* Required work:
Rename "semicircle" to "half-circle" in the lines from the one with "purple triangle: moved 16 px up" through the end of the records, leaving everything else unchanged. Return only those lines, and leave the pictures out.

* Provided data:

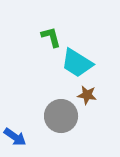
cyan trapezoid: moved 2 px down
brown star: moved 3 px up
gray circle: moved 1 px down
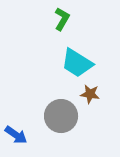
green L-shape: moved 11 px right, 18 px up; rotated 45 degrees clockwise
brown star: moved 3 px right, 1 px up
blue arrow: moved 1 px right, 2 px up
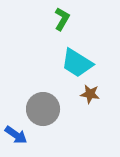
gray circle: moved 18 px left, 7 px up
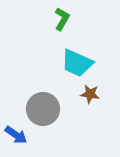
cyan trapezoid: rotated 8 degrees counterclockwise
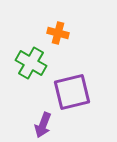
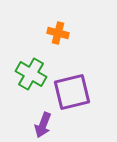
green cross: moved 11 px down
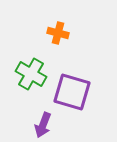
purple square: rotated 30 degrees clockwise
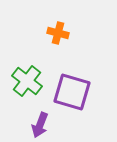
green cross: moved 4 px left, 7 px down; rotated 8 degrees clockwise
purple arrow: moved 3 px left
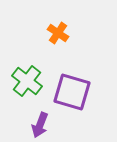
orange cross: rotated 20 degrees clockwise
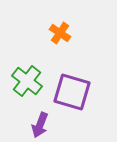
orange cross: moved 2 px right
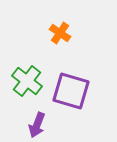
purple square: moved 1 px left, 1 px up
purple arrow: moved 3 px left
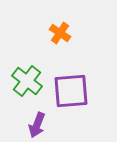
purple square: rotated 21 degrees counterclockwise
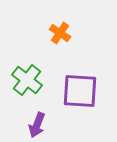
green cross: moved 1 px up
purple square: moved 9 px right; rotated 9 degrees clockwise
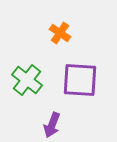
purple square: moved 11 px up
purple arrow: moved 15 px right
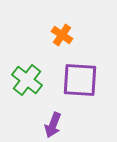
orange cross: moved 2 px right, 2 px down
purple arrow: moved 1 px right
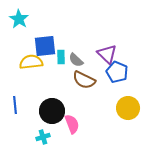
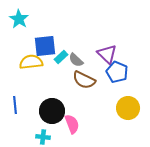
cyan rectangle: rotated 48 degrees clockwise
cyan cross: rotated 24 degrees clockwise
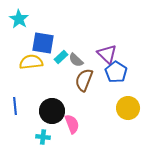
blue square: moved 2 px left, 3 px up; rotated 15 degrees clockwise
blue pentagon: moved 1 px left; rotated 10 degrees clockwise
brown semicircle: rotated 85 degrees clockwise
blue line: moved 1 px down
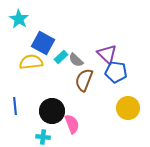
blue square: rotated 20 degrees clockwise
blue pentagon: rotated 25 degrees counterclockwise
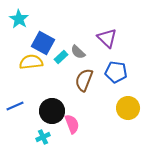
purple triangle: moved 16 px up
gray semicircle: moved 2 px right, 8 px up
blue line: rotated 72 degrees clockwise
cyan cross: rotated 32 degrees counterclockwise
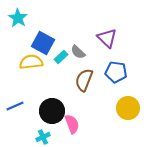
cyan star: moved 1 px left, 1 px up
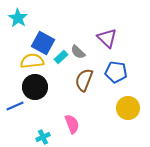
yellow semicircle: moved 1 px right, 1 px up
black circle: moved 17 px left, 24 px up
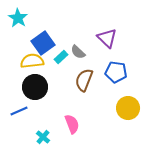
blue square: rotated 25 degrees clockwise
blue line: moved 4 px right, 5 px down
cyan cross: rotated 24 degrees counterclockwise
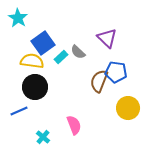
yellow semicircle: rotated 15 degrees clockwise
brown semicircle: moved 15 px right, 1 px down
pink semicircle: moved 2 px right, 1 px down
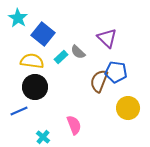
blue square: moved 9 px up; rotated 15 degrees counterclockwise
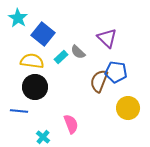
blue line: rotated 30 degrees clockwise
pink semicircle: moved 3 px left, 1 px up
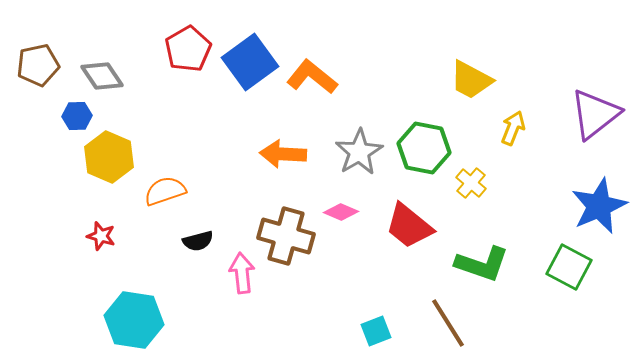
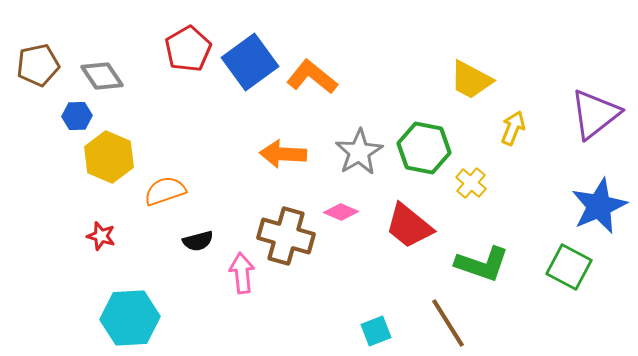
cyan hexagon: moved 4 px left, 2 px up; rotated 12 degrees counterclockwise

* Output for this exercise:
purple triangle: moved 16 px up
gray half-circle: moved 2 px right, 8 px up
blue line: rotated 72 degrees clockwise
cyan cross: rotated 32 degrees counterclockwise
cyan star: moved 1 px left, 1 px up
yellow half-circle: moved 1 px right, 1 px up
black circle: moved 17 px left, 24 px up
blue square: rotated 25 degrees clockwise
blue line: moved 4 px right, 5 px down
cyan cross: rotated 24 degrees counterclockwise
yellow half-circle: rotated 15 degrees clockwise
brown half-circle: moved 15 px right, 1 px down
pink half-circle: moved 2 px right, 1 px down
blue square: moved 9 px up; rotated 15 degrees counterclockwise
blue line: rotated 30 degrees clockwise
pink half-circle: moved 3 px left, 1 px up
cyan hexagon: moved 4 px left, 2 px up; rotated 12 degrees counterclockwise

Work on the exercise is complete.